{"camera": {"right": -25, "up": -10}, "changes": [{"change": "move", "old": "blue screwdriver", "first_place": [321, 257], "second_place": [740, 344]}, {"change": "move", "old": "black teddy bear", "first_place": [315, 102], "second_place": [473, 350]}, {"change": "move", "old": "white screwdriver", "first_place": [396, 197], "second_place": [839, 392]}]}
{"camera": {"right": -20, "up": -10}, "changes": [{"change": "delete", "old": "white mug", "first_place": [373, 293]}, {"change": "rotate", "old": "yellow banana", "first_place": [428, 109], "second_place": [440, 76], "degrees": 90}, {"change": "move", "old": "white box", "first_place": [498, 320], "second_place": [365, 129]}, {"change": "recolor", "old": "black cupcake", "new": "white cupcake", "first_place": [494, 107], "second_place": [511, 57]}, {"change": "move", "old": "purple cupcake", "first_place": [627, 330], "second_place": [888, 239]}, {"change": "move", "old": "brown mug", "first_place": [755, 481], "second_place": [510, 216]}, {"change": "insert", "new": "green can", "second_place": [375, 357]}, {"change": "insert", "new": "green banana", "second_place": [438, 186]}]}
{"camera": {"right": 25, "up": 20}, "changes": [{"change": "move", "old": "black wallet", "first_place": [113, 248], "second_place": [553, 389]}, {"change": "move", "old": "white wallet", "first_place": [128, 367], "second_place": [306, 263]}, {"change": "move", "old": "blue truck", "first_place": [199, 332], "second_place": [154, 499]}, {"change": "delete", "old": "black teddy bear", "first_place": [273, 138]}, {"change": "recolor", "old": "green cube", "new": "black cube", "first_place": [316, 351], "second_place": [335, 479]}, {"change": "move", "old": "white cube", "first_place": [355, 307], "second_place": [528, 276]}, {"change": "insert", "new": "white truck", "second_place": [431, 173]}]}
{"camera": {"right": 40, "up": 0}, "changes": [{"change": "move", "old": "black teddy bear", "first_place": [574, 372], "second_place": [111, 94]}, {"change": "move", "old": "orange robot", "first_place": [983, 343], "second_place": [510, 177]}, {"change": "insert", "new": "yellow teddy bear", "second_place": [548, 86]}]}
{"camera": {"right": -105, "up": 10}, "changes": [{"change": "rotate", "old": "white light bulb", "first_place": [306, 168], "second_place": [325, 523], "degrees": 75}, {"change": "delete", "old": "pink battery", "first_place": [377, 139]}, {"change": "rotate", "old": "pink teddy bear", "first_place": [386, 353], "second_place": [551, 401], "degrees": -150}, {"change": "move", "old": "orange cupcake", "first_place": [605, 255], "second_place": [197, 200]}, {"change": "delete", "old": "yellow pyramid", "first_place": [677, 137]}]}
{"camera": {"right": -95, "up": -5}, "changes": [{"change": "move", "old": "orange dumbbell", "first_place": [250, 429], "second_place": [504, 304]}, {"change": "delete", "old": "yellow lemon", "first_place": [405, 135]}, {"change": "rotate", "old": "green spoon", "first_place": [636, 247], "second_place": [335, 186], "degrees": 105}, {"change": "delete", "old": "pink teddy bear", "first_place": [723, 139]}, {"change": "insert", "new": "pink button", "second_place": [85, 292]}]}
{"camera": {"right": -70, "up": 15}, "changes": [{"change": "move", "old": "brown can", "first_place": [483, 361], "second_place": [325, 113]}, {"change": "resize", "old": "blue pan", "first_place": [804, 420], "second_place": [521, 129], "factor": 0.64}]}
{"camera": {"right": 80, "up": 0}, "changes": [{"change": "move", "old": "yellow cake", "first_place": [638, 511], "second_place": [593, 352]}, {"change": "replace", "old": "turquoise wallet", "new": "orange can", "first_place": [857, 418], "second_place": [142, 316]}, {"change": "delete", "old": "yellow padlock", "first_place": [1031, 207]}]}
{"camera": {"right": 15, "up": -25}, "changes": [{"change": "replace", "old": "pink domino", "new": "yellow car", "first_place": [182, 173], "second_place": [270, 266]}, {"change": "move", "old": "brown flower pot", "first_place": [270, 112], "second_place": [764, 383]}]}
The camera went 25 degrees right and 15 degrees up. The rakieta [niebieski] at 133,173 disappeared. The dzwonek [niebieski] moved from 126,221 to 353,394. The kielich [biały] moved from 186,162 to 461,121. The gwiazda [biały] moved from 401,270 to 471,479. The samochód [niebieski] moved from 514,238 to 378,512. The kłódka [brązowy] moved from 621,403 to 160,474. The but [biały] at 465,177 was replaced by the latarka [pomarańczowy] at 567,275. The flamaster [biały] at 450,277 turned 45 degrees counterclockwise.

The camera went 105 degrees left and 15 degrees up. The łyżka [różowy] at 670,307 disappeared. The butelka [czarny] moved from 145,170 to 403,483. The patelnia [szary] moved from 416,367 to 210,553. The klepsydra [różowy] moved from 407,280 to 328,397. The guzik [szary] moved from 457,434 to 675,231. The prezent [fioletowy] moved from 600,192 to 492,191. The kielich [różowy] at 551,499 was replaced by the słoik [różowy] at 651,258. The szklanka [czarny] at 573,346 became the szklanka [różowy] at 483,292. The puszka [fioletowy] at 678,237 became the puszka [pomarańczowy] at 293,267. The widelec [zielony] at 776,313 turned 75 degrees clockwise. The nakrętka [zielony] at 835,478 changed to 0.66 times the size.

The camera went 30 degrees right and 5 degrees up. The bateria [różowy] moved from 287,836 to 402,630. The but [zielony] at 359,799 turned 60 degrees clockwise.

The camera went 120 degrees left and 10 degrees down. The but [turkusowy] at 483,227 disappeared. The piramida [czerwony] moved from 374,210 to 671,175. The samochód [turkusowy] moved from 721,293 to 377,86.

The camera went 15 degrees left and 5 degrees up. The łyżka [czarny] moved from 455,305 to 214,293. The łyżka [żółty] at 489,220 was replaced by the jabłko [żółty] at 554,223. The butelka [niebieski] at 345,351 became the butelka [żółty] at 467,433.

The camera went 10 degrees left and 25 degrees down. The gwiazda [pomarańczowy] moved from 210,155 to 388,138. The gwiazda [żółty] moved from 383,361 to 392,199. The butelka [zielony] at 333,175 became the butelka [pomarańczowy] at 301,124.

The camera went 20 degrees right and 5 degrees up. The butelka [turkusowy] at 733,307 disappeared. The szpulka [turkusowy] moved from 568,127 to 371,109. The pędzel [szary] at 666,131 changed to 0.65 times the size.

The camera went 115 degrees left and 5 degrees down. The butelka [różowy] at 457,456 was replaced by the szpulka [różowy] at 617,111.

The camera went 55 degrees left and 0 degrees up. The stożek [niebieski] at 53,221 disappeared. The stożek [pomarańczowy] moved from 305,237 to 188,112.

*****

** Try it **
Each line above is to be set down again verbatim.

** Written solution **
{"camera": {"right": -25, "up": -10}, "changes": [{"change": "move", "old": "blue screwdriver", "first_place": [321, 257], "second_place": [740, 344]}, {"change": "move", "old": "black teddy bear", "first_place": [315, 102], "second_place": [473, 350]}, {"change": "move", "old": "white screwdriver", "first_place": [396, 197], "second_place": [839, 392]}]}
{"camera": {"right": -20, "up": -10}, "changes": [{"change": "delete", "old": "white mug", "first_place": [373, 293]}, {"change": "rotate", "old": "yellow banana", "first_place": [428, 109], "second_place": [440, 76], "degrees": 90}, {"change": "move", "old": "white box", "first_place": [498, 320], "second_place": [365, 129]}, {"change": "recolor", "old": "black cupcake", "new": "white cupcake", "first_place": [494, 107], "second_place": [511, 57]}, {"change": "move", "old": "purple cupcake", "first_place": [627, 330], "second_place": [888, 239]}, {"change": "move", "old": "brown mug", "first_place": [755, 481], "second_place": [510, 216]}, {"change": "insert", "new": "green can", "second_place": [375, 357]}, {"change": "insert", "new": "green banana", "second_place": [438, 186]}]}
{"camera": {"right": 25, "up": 20}, "changes": [{"change": "move", "old": "black wallet", "first_place": [113, 248], "second_place": [553, 389]}, {"change": "move", "old": "white wallet", "first_place": [128, 367], "second_place": [306, 263]}, {"change": "move", "old": "blue truck", "first_place": [199, 332], "second_place": [154, 499]}, {"change": "delete", "old": "black teddy bear", "first_place": [273, 138]}, {"change": "recolor", "old": "green cube", "new": "black cube", "first_place": [316, 351], "second_place": [335, 479]}, {"change": "move", "old": "white cube", "first_place": [355, 307], "second_place": [528, 276]}, {"change": "insert", "new": "white truck", "second_place": [431, 173]}]}
{"camera": {"right": 40, "up": 0}, "changes": [{"change": "move", "old": "black teddy bear", "first_place": [574, 372], "second_place": [111, 94]}, {"change": "move", "old": "orange robot", "first_place": [983, 343], "second_place": [510, 177]}, {"change": "insert", "new": "yellow teddy bear", "second_place": [548, 86]}]}
{"camera": {"right": -105, "up": 10}, "changes": [{"change": "rotate", "old": "white light bulb", "first_place": [306, 168], "second_place": [325, 523], "degrees": 75}, {"change": "delete", "old": "pink battery", "first_place": [377, 139]}, {"change": "rotate", "old": "pink teddy bear", "first_place": [386, 353], "second_place": [551, 401], "degrees": -150}, {"change": "move", "old": "orange cupcake", "first_place": [605, 255], "second_place": [197, 200]}, {"change": "delete", "old": "yellow pyramid", "first_place": [677, 137]}]}
{"camera": {"right": -95, "up": -5}, "changes": [{"change": "move", "old": "orange dumbbell", "first_place": [250, 429], "second_place": [504, 304]}, {"change": "delete", "old": "yellow lemon", "first_place": [405, 135]}, {"change": "rotate", "old": "green spoon", "first_place": [636, 247], "second_place": [335, 186], "degrees": 105}, {"change": "delete", "old": "pink teddy bear", "first_place": [723, 139]}, {"change": "insert", "new": "pink button", "second_place": [85, 292]}]}
{"camera": {"right": -70, "up": 15}, "changes": [{"change": "move", "old": "brown can", "first_place": [483, 361], "second_place": [325, 113]}, {"change": "resize", "old": "blue pan", "first_place": [804, 420], "second_place": [521, 129], "factor": 0.64}]}
{"camera": {"right": 80, "up": 0}, "changes": [{"change": "move", "old": "yellow cake", "first_place": [638, 511], "second_place": [593, 352]}, {"change": "replace", "old": "turquoise wallet", "new": "orange can", "first_place": [857, 418], "second_place": [142, 316]}, {"change": "delete", "old": "yellow padlock", "first_place": [1031, 207]}]}
{"camera": {"right": 15, "up": -25}, "changes": [{"change": "replace", "old": "pink domino", "new": "yellow car", "first_place": [182, 173], "second_place": [270, 266]}, {"change": "move", "old": "brown flower pot", "first_place": [270, 112], "second_place": [764, 383]}]}
The camera went 25 degrees right and 15 degrees up. The rakieta [niebieski] at 133,173 disappeared. The dzwonek [niebieski] moved from 126,221 to 353,394. The kielich [biały] moved from 186,162 to 461,121. The gwiazda [biały] moved from 401,270 to 471,479. The samochód [niebieski] moved from 514,238 to 378,512. The kłódka [brązowy] moved from 621,403 to 160,474. The but [biały] at 465,177 was replaced by the latarka [pomarańczowy] at 567,275. The flamaster [biały] at 450,277 turned 45 degrees counterclockwise.

The camera went 105 degrees left and 15 degrees up. The łyżka [różowy] at 670,307 disappeared. The butelka [czarny] moved from 145,170 to 403,483. The patelnia [szary] moved from 416,367 to 210,553. The klepsydra [różowy] moved from 407,280 to 328,397. The guzik [szary] moved from 457,434 to 675,231. The prezent [fioletowy] moved from 600,192 to 492,191. The kielich [różowy] at 551,499 was replaced by the słoik [różowy] at 651,258. The szklanka [czarny] at 573,346 became the szklanka [różowy] at 483,292. The puszka [fioletowy] at 678,237 became the puszka [pomarańczowy] at 293,267. The widelec [zielony] at 776,313 turned 75 degrees clockwise. The nakrętka [zielony] at 835,478 changed to 0.66 times the size.

The camera went 30 degrees right and 5 degrees up. The bateria [różowy] moved from 287,836 to 402,630. The but [zielony] at 359,799 turned 60 degrees clockwise.

The camera went 120 degrees left and 10 degrees down. The but [turkusowy] at 483,227 disappeared. The piramida [czerwony] moved from 374,210 to 671,175. The samochód [turkusowy] moved from 721,293 to 377,86.

The camera went 15 degrees left and 5 degrees up. The łyżka [czarny] moved from 455,305 to 214,293. The łyżka [żółty] at 489,220 was replaced by the jabłko [żółty] at 554,223. The butelka [niebieski] at 345,351 became the butelka [żółty] at 467,433.

The camera went 10 degrees left and 25 degrees down. The gwiazda [pomarańczowy] moved from 210,155 to 388,138. The gwiazda [żółty] moved from 383,361 to 392,199. The butelka [zielony] at 333,175 became the butelka [pomarańczowy] at 301,124.

The camera went 20 degrees right and 5 degrees up. The butelka [turkusowy] at 733,307 disappeared. The szpulka [turkusowy] moved from 568,127 to 371,109. The pędzel [szary] at 666,131 changed to 0.65 times the size.

The camera went 115 degrees left and 5 degrees down. The butelka [różowy] at 457,456 was replaced by the szpulka [różowy] at 617,111.

The camera went 55 degrees left and 0 degrees up. The stożek [niebieski] at 53,221 disappeared. The stożek [pomarańczowy] moved from 305,237 to 188,112.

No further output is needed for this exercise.